For each entry below, write an exact copy and leave out the images.

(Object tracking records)
☆ ☆ ☆ ☆ ☆
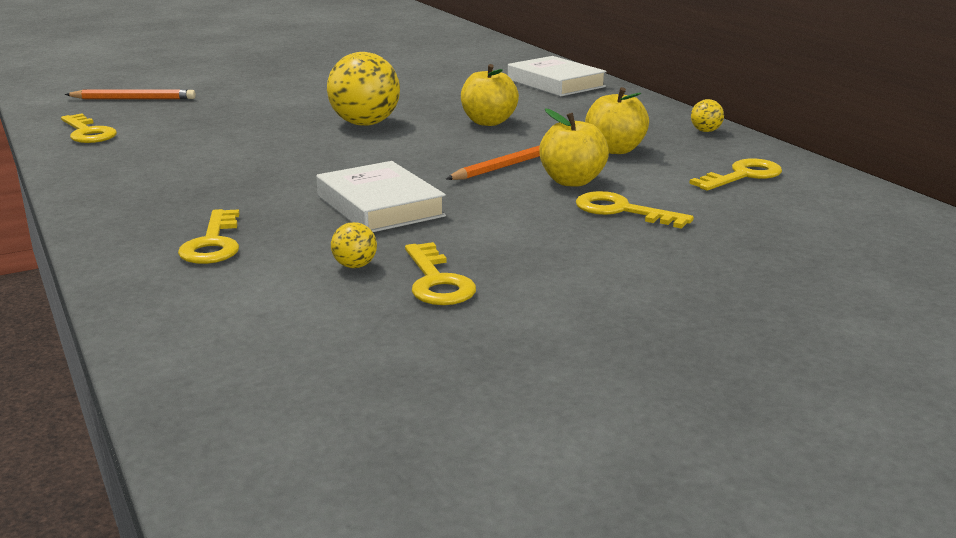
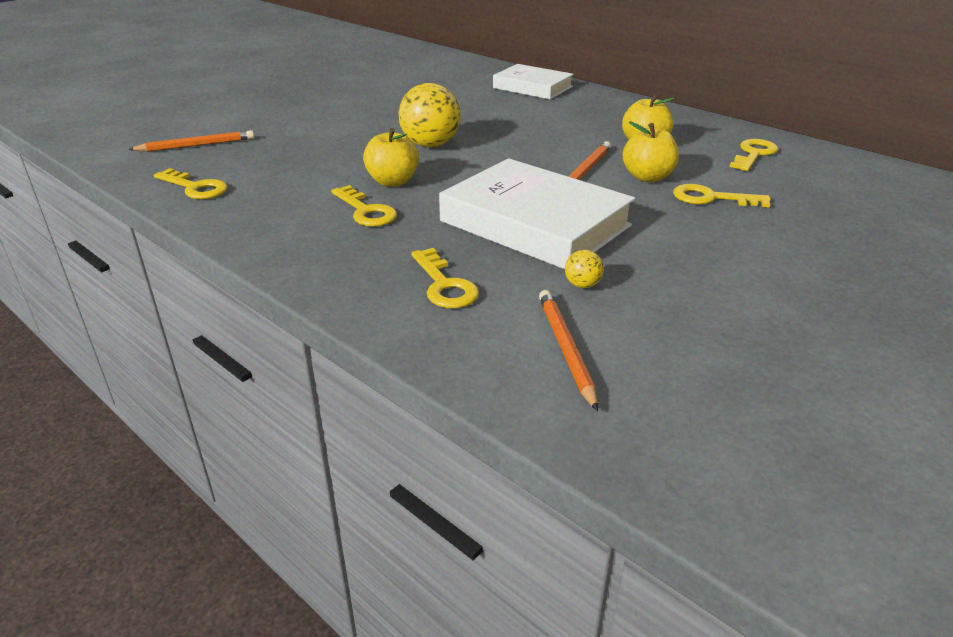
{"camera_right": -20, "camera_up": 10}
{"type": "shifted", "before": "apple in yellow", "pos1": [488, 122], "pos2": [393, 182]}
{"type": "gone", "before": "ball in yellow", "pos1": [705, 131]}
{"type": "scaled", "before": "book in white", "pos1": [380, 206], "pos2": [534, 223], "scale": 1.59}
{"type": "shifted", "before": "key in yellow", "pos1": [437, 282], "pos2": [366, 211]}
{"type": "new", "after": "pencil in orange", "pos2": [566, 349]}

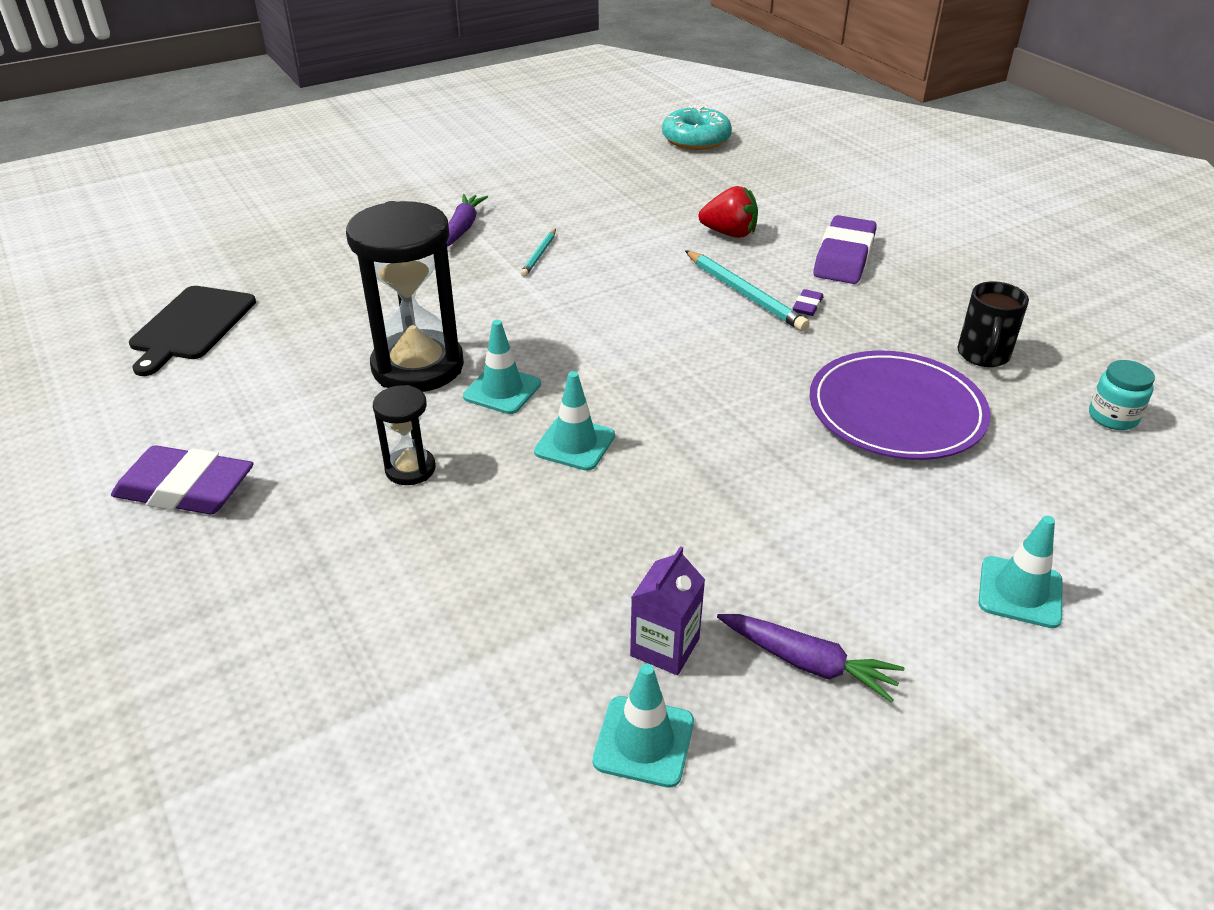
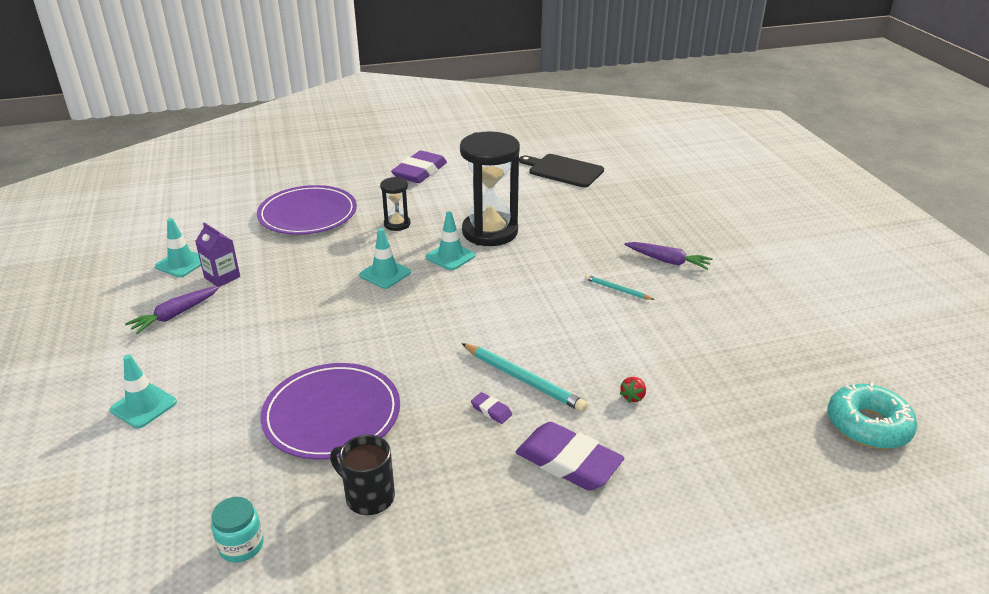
{"camera_right": 105, "camera_up": -5}
{"type": "scaled", "before": "strawberry in red", "pos1": [729, 233], "pos2": [633, 397], "scale": 0.53}
{"type": "rotated", "before": "pencil in turquoise", "pos1": [745, 294], "pos2": [523, 380], "turn": -120}
{"type": "new", "after": "plate in purple", "pos2": [308, 214]}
☆ ☆ ☆ ☆ ☆
• **OUTPUT**:
{"camera_right": -20, "camera_up": 10}
{"type": "shifted", "before": "apple in yellow", "pos1": [488, 122], "pos2": [393, 182]}
{"type": "gone", "before": "ball in yellow", "pos1": [705, 131]}
{"type": "scaled", "before": "book in white", "pos1": [380, 206], "pos2": [534, 223], "scale": 1.59}
{"type": "shifted", "before": "key in yellow", "pos1": [437, 282], "pos2": [366, 211]}
{"type": "new", "after": "pencil in orange", "pos2": [566, 349]}

{"camera_right": 105, "camera_up": -5}
{"type": "scaled", "before": "strawberry in red", "pos1": [729, 233], "pos2": [633, 397], "scale": 0.53}
{"type": "rotated", "before": "pencil in turquoise", "pos1": [745, 294], "pos2": [523, 380], "turn": -120}
{"type": "new", "after": "plate in purple", "pos2": [308, 214]}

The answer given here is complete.